Try it: Your copy should contain exactly the lines from the start of the material through the line containing "pink mushroom: 7 -> 10", and no pictures.

Records supplied:

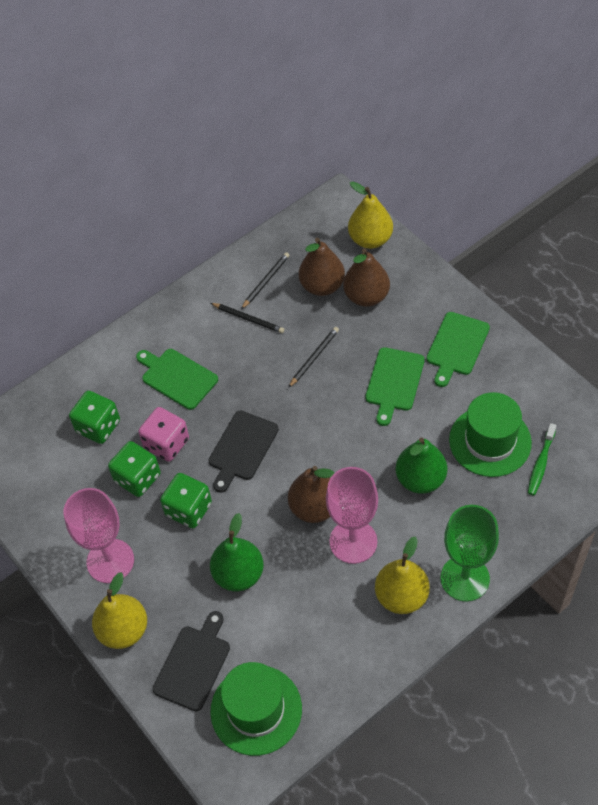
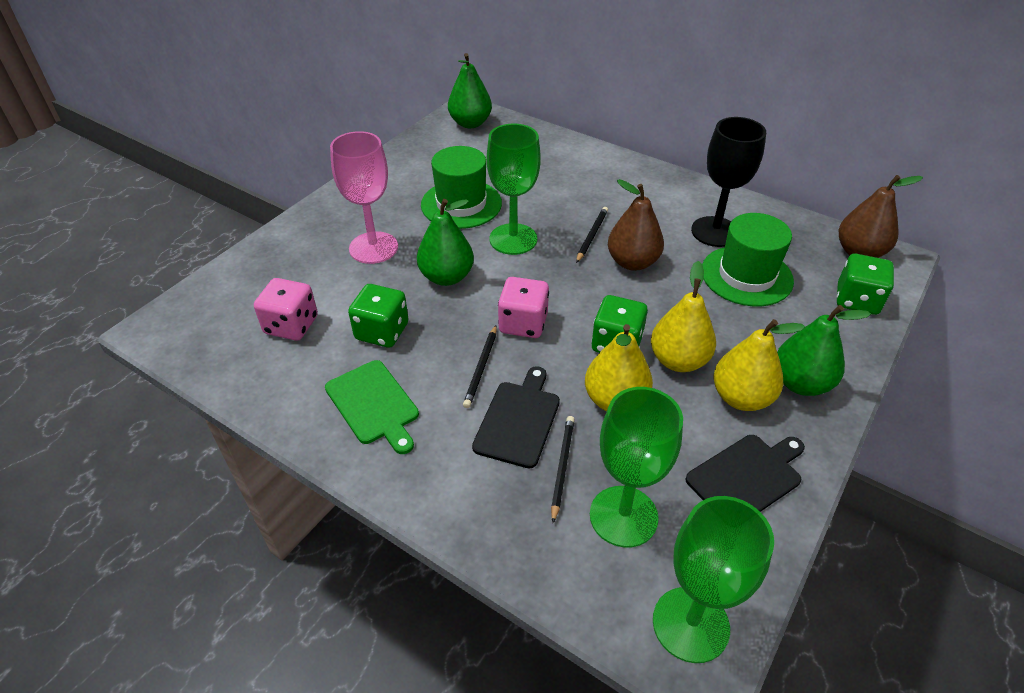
black goblet: 0 -> 1
brown pear: 3 -> 2
green cutting board: 3 -> 1
green goblet: 1 -> 3
green pear: 2 -> 3
green toothbrush: 1 -> 0
pink dice: 1 -> 2
pink goblet: 2 -> 1

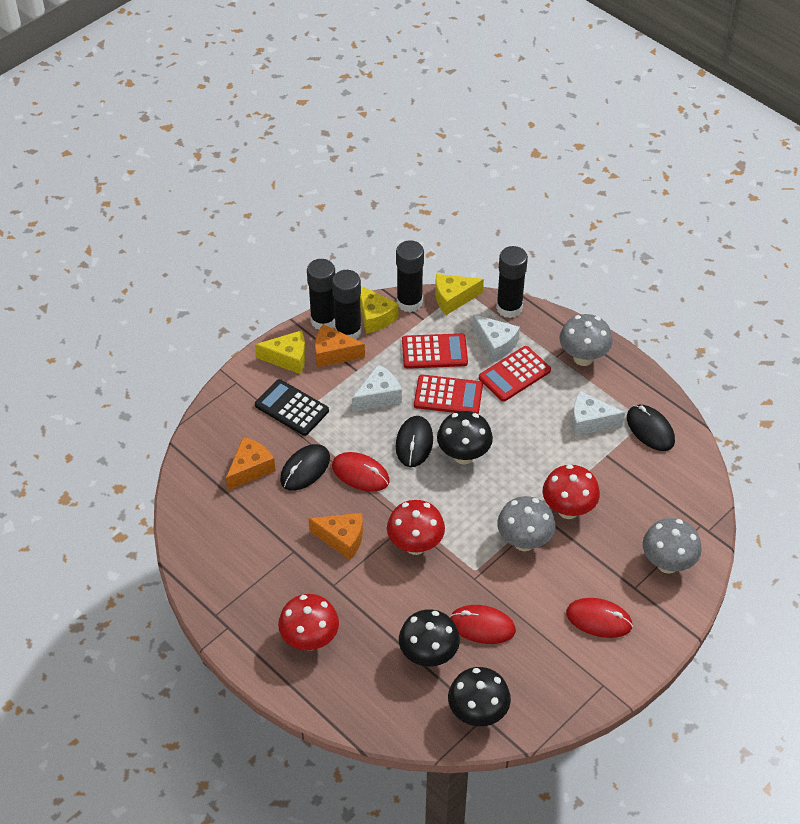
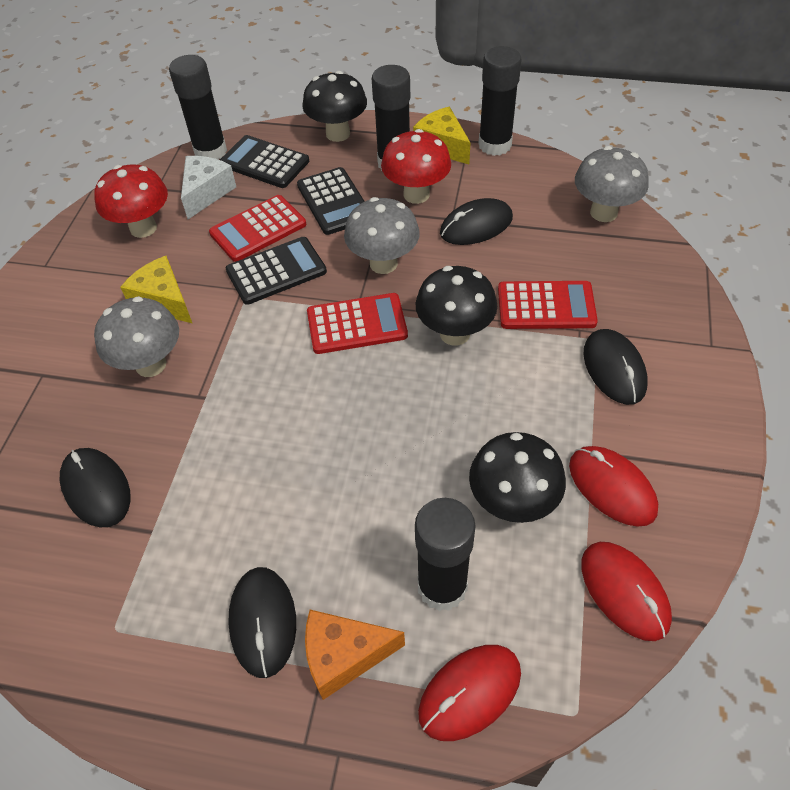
black calculator: 1 -> 3
black mouse: 3 -> 4
orange cheese: 3 -> 1
red mushroom: 3 -> 2
white cheese: 3 -> 1
yellow cheese: 3 -> 2

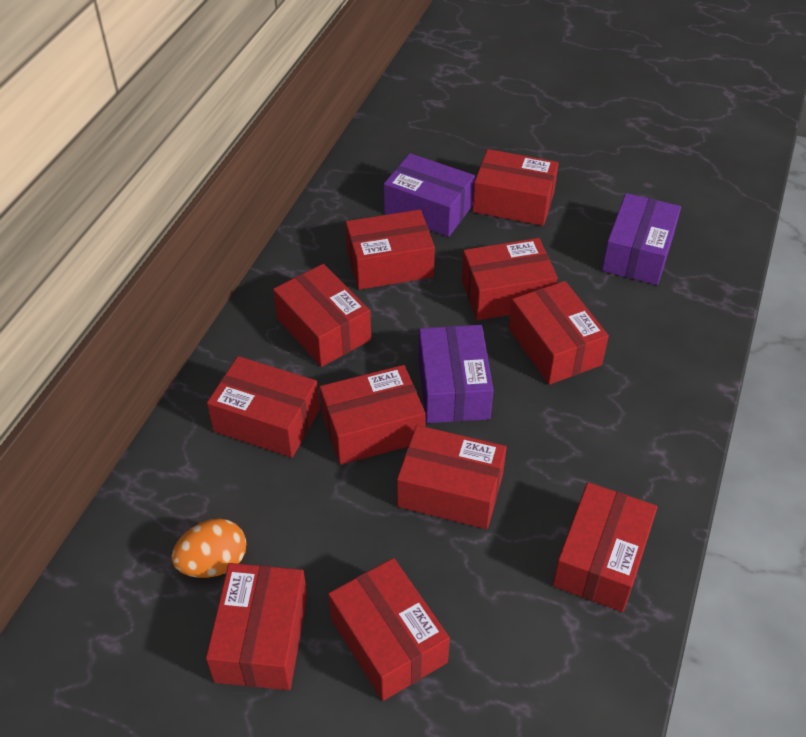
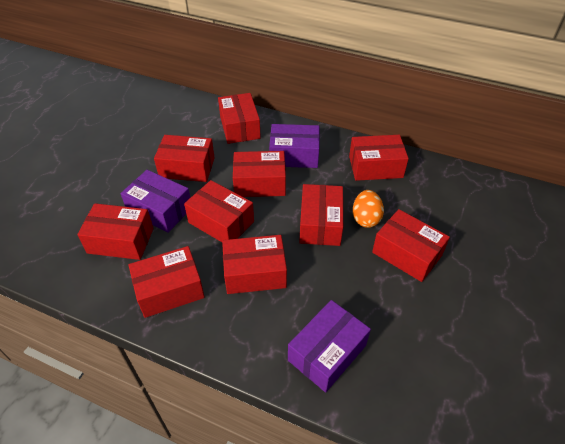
red box: 11 -> 10

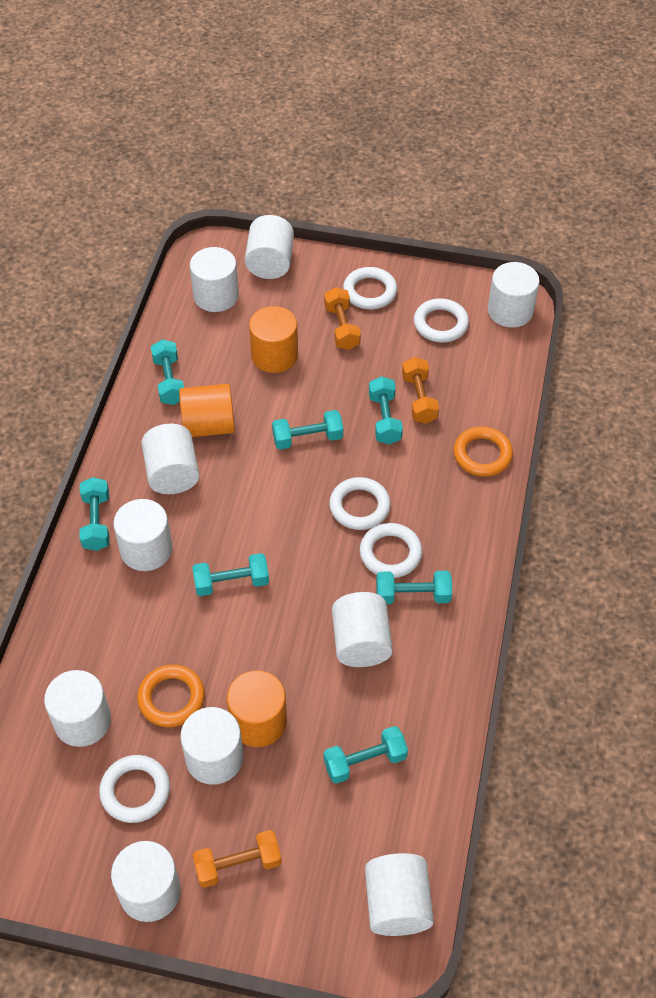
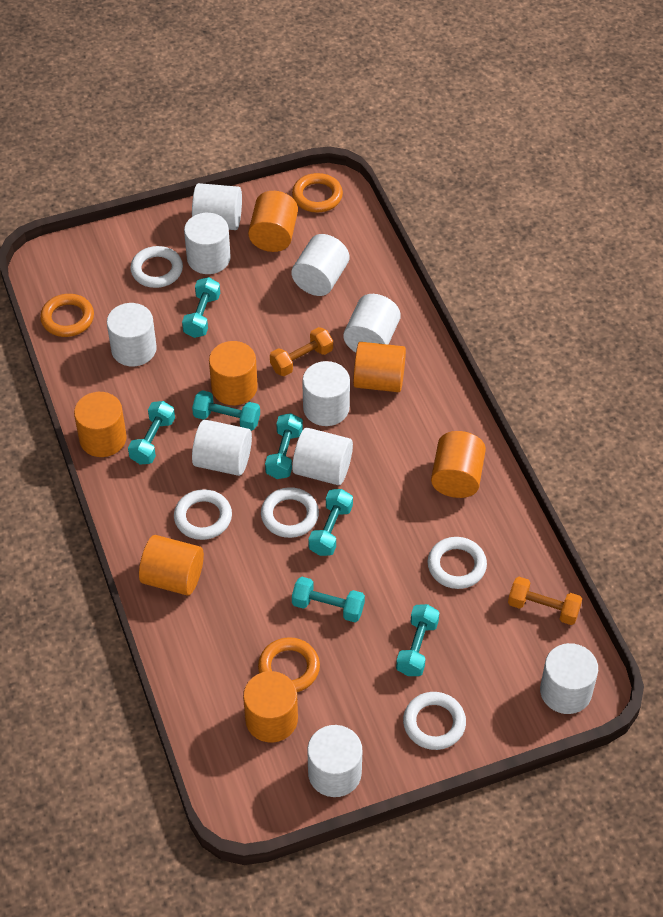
orange cylinder: 3 -> 7
orange dumbbell: 3 -> 2
orange ring: 2 -> 3

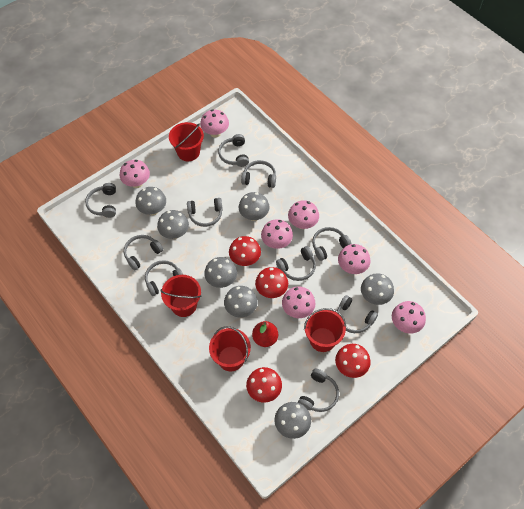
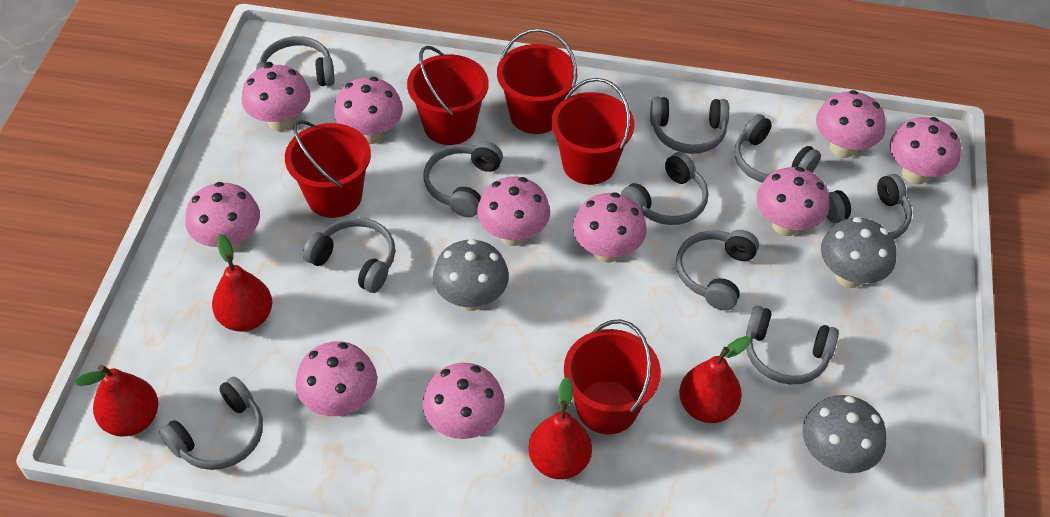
grey mushroom: 7 -> 3
pink mushroom: 7 -> 10
red bucket: 4 -> 5
red mushroom: 4 -> 0
red pear: 1 -> 4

Task solution:
black goblet: 0 -> 1
brown pear: 3 -> 2
green cutting board: 3 -> 1
green goblet: 1 -> 3
green pear: 2 -> 3
green toothbrush: 1 -> 0
pink dice: 1 -> 2
pink goblet: 2 -> 1

black calculator: 1 -> 3
black mouse: 3 -> 4
orange cheese: 3 -> 1
red mushroom: 3 -> 2
white cheese: 3 -> 1
yellow cheese: 3 -> 2

red box: 11 -> 10

orange cylinder: 3 -> 7
orange dumbbell: 3 -> 2
orange ring: 2 -> 3

grey mushroom: 7 -> 3
pink mushroom: 7 -> 10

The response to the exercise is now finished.